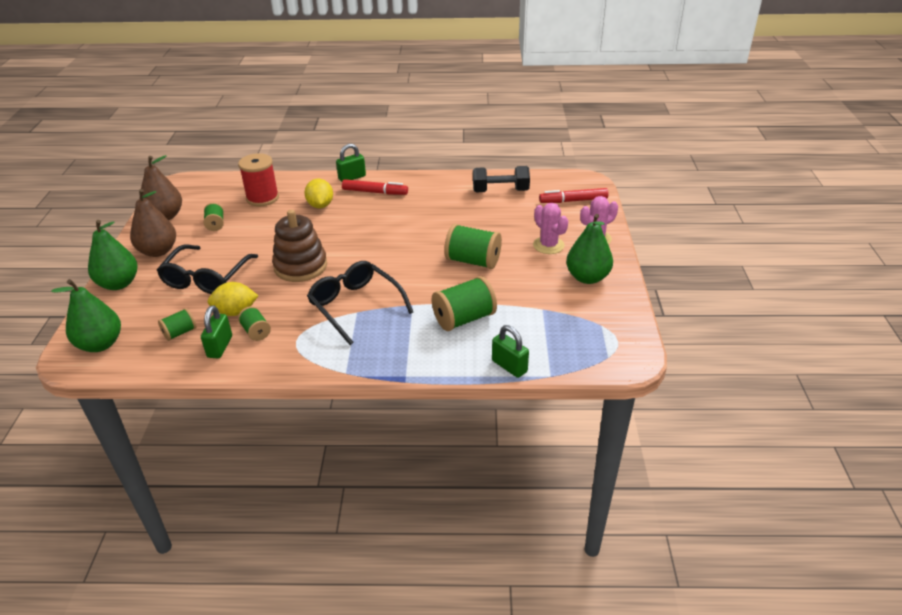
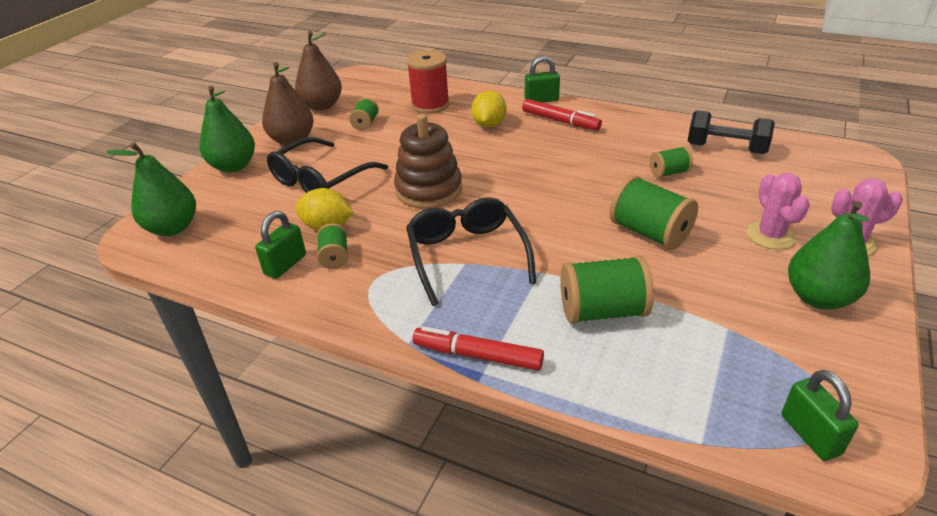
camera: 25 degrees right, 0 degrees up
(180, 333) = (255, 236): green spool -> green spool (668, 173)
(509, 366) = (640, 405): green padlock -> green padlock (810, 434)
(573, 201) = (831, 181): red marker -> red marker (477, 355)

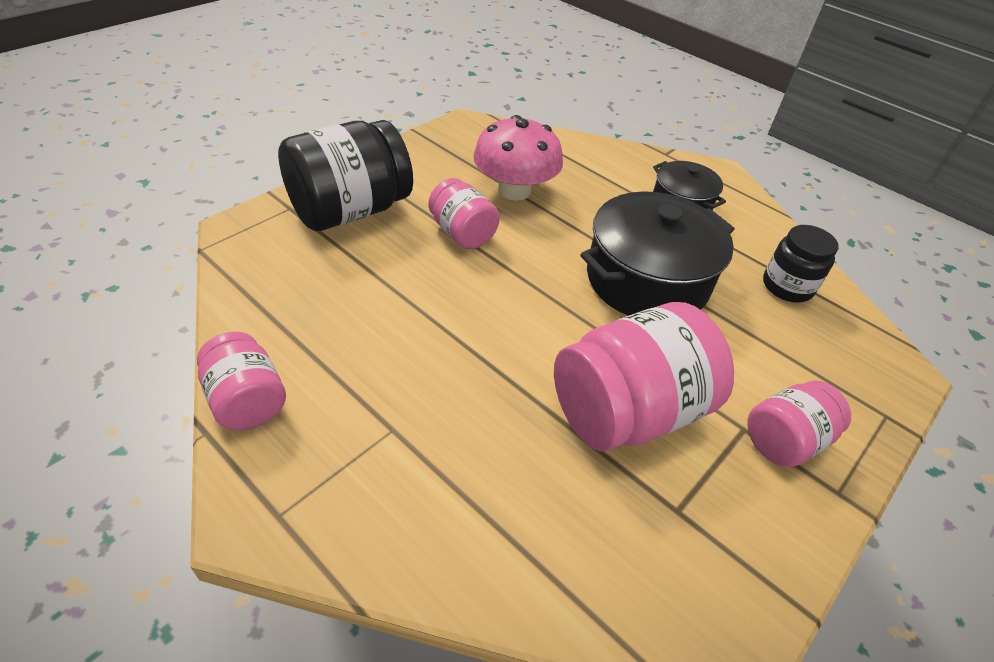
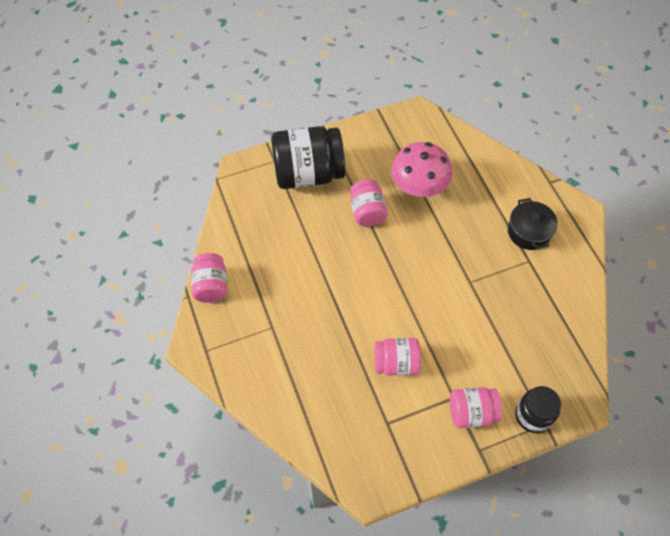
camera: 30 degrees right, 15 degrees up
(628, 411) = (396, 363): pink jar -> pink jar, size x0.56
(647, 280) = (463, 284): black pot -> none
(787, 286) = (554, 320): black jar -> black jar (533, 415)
###
> _Try it_
An image-free, exact version of the listing above is required.

> _Answer space_
camera: 25 degrees right, 0 degrees up
(180, 333) = (255, 236): green spool -> green spool (668, 173)
(509, 366) = (640, 405): green padlock -> green padlock (810, 434)
(573, 201) = (831, 181): red marker -> red marker (477, 355)

camera: 30 degrees right, 15 degrees up
(628, 411) = (396, 363): pink jar -> pink jar, size x0.56
(647, 280) = (463, 284): black pot -> none
(787, 286) = (554, 320): black jar -> black jar (533, 415)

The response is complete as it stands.